**HOW TO COMPLETE THIS TASK**:
From the records below, extract only the lines running from the line with "C3: 220nF (5V, GND) -> 330nF (5V, GND)" to the line with "U2 pin DI: N_4 -> N_18", both lines included, reproducing them exactly.

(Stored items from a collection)

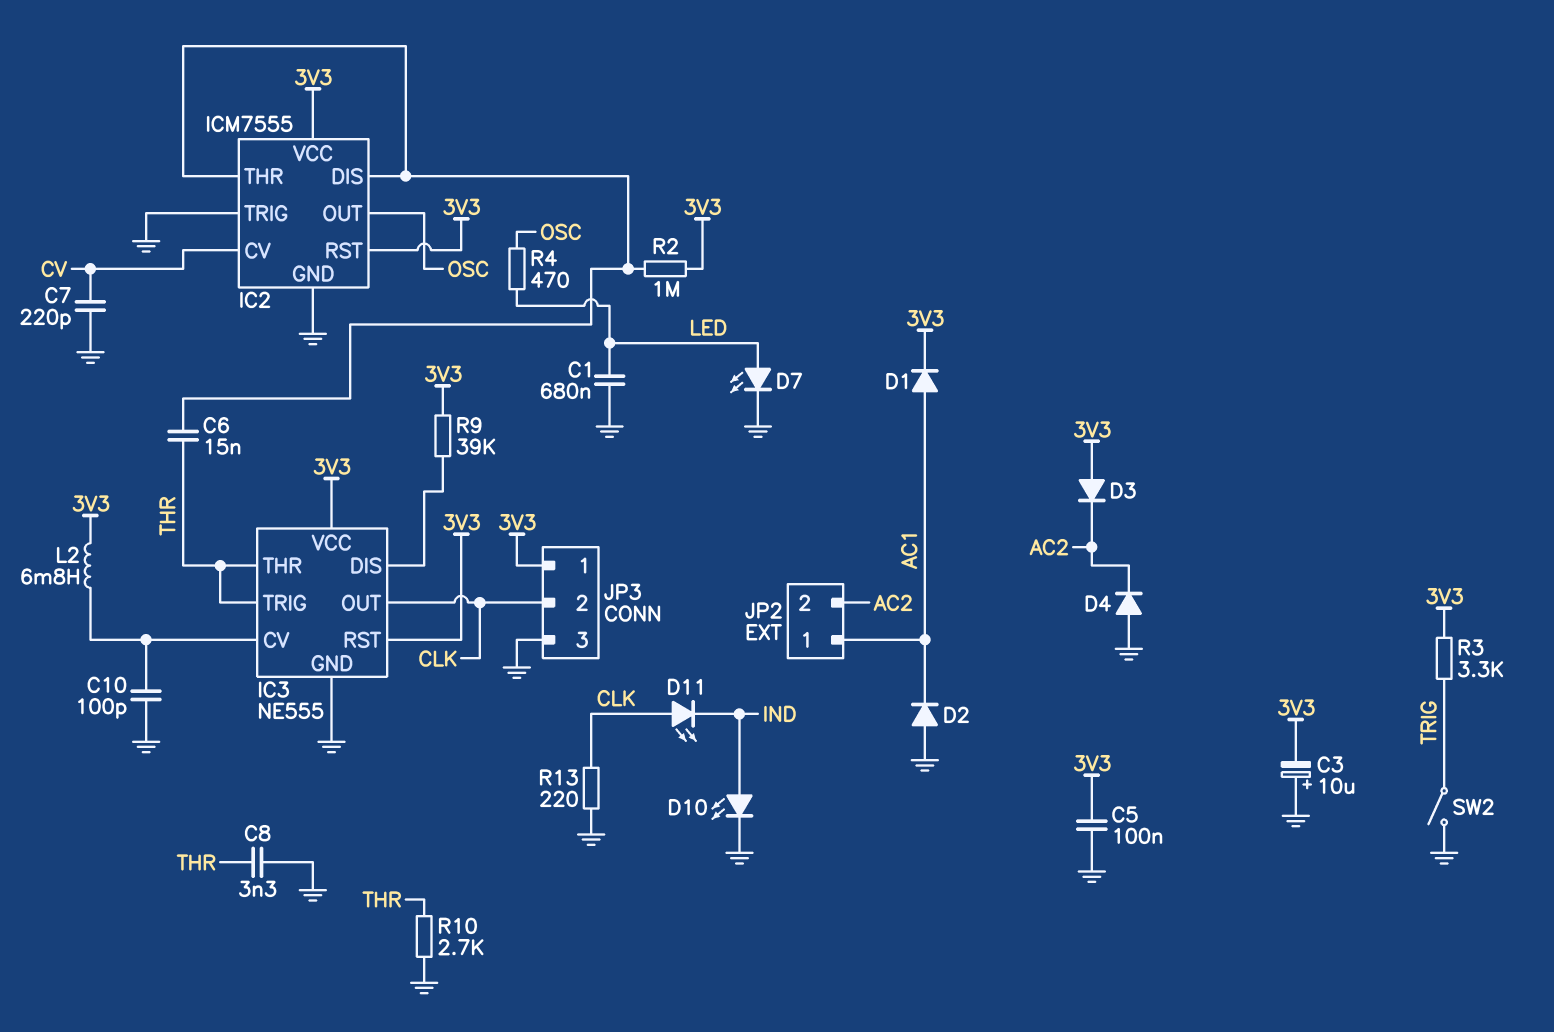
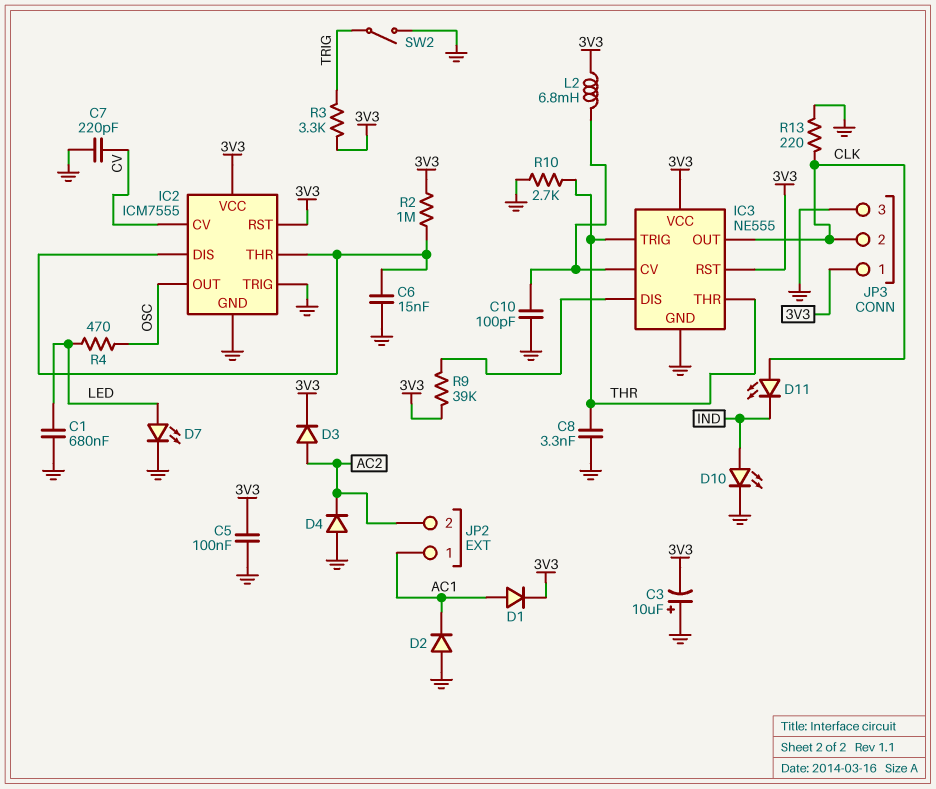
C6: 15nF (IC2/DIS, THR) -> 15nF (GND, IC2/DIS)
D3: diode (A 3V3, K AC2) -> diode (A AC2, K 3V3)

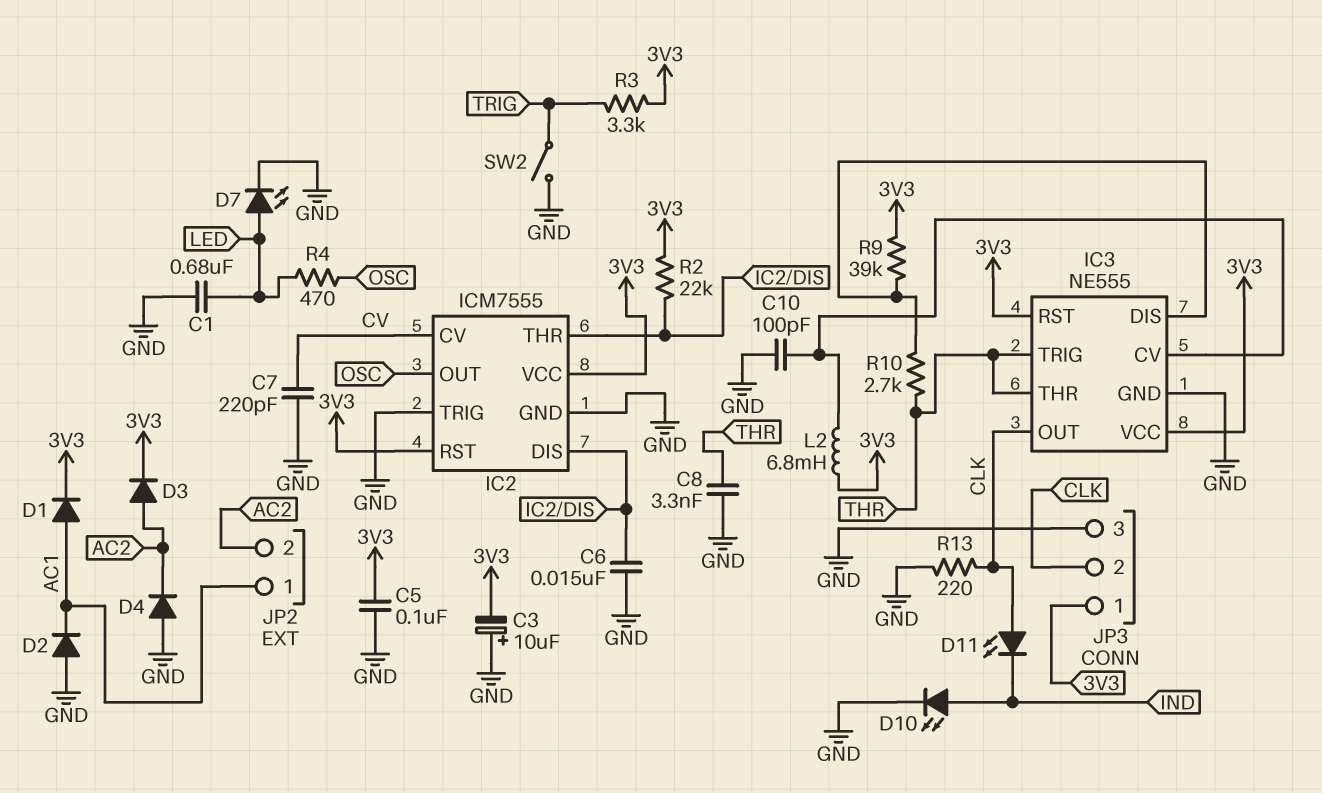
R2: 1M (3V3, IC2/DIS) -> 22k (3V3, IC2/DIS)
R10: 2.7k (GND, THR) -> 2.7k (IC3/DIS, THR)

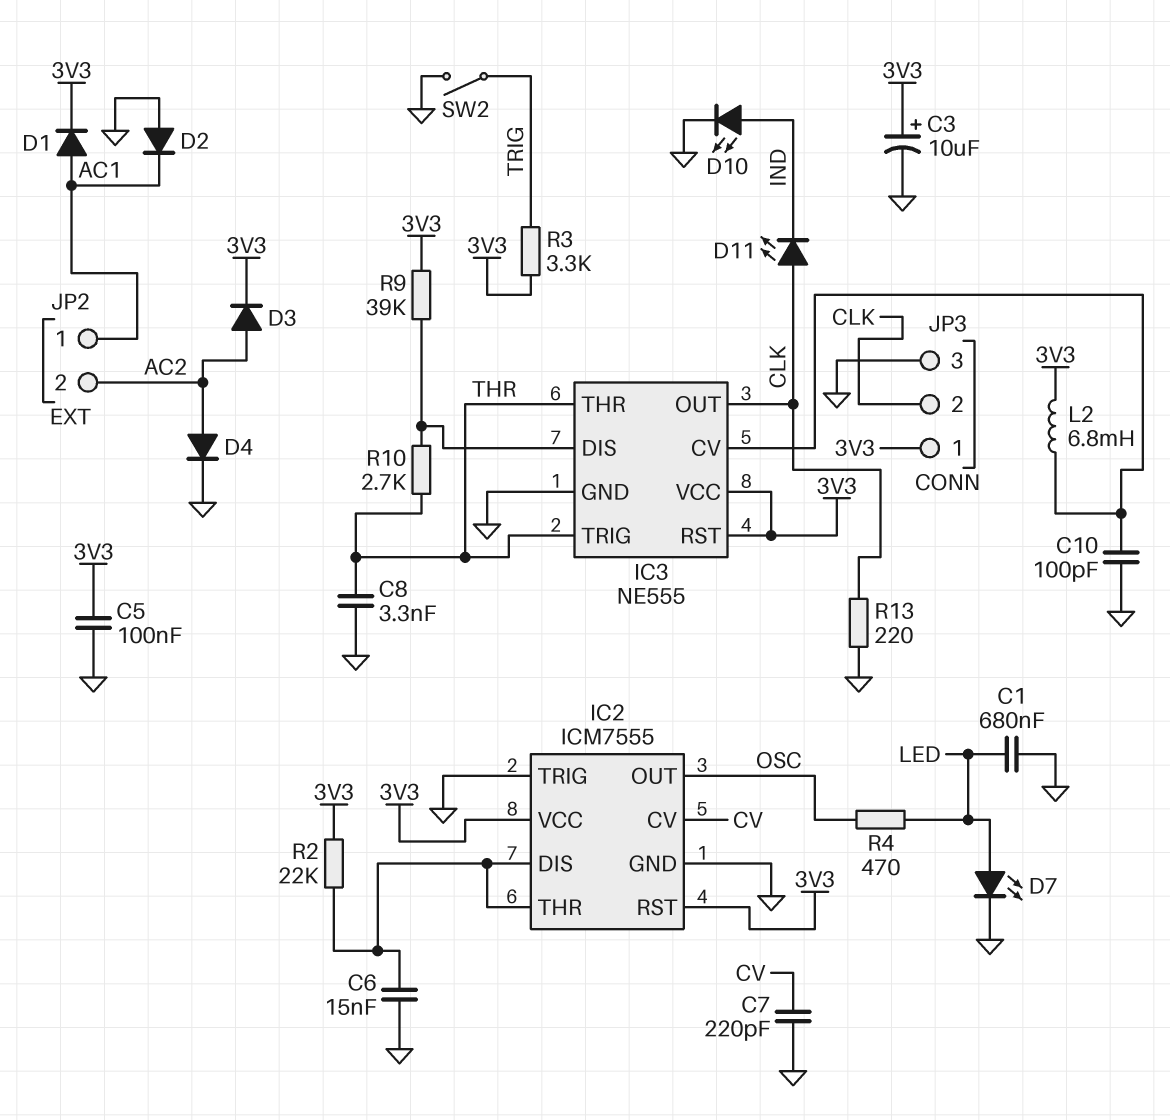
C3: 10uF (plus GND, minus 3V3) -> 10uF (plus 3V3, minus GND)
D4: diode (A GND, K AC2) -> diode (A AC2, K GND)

==

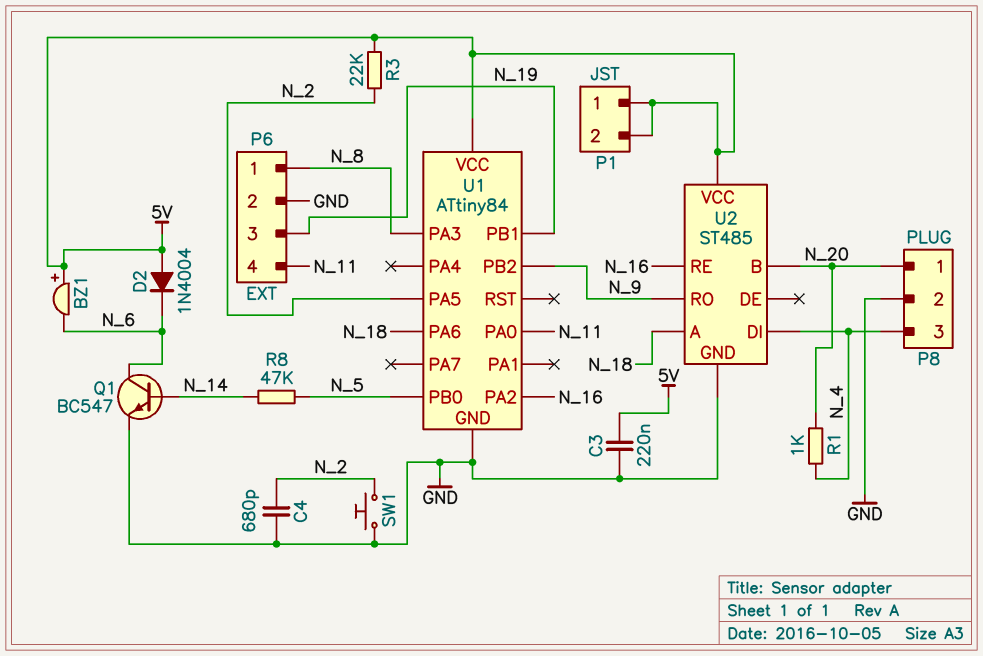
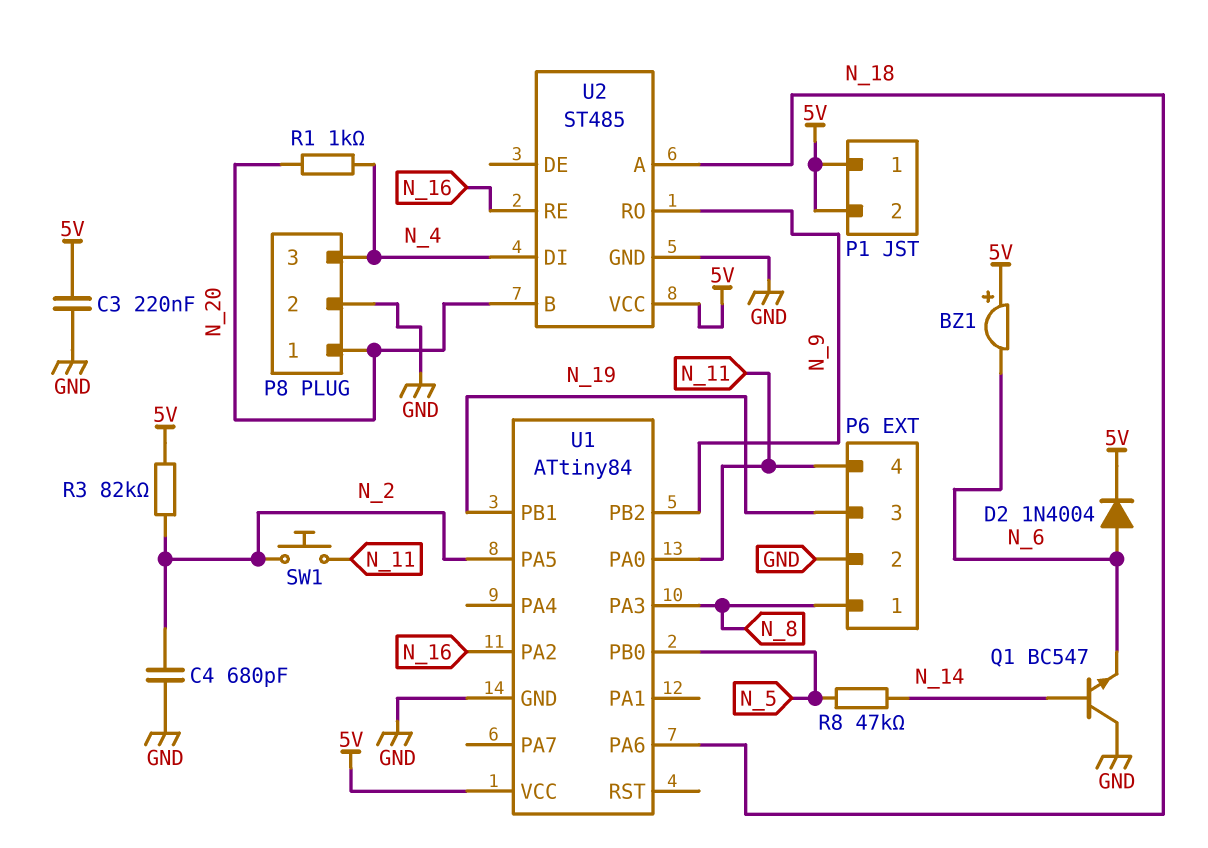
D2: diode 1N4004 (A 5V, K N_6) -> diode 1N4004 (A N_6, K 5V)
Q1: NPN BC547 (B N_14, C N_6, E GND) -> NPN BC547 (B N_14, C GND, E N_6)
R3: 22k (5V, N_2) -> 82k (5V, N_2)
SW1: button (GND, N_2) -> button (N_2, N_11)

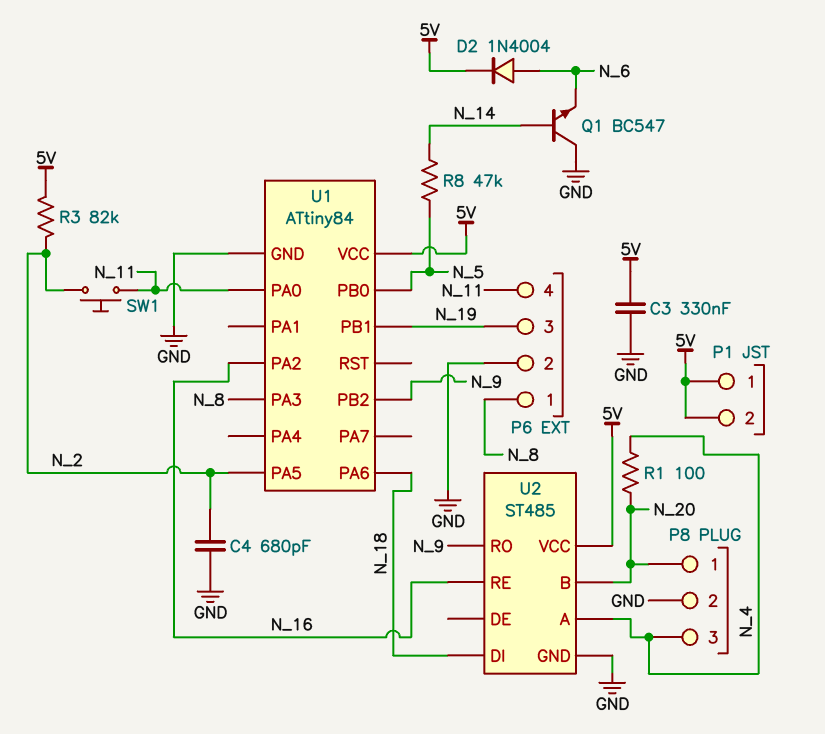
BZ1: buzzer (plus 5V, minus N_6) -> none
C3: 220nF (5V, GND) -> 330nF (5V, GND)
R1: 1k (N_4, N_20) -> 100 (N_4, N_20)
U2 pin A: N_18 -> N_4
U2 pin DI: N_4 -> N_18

---

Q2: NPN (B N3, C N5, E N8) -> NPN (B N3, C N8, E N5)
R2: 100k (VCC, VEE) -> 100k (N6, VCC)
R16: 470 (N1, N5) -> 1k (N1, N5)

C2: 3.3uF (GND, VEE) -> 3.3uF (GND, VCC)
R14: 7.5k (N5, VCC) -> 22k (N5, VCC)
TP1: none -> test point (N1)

**EXERCISE RESULT**:
C3: 220nF (5V, GND) -> 330nF (5V, GND)
R1: 1k (N_4, N_20) -> 100 (N_4, N_20)
U2 pin A: N_18 -> N_4
U2 pin DI: N_4 -> N_18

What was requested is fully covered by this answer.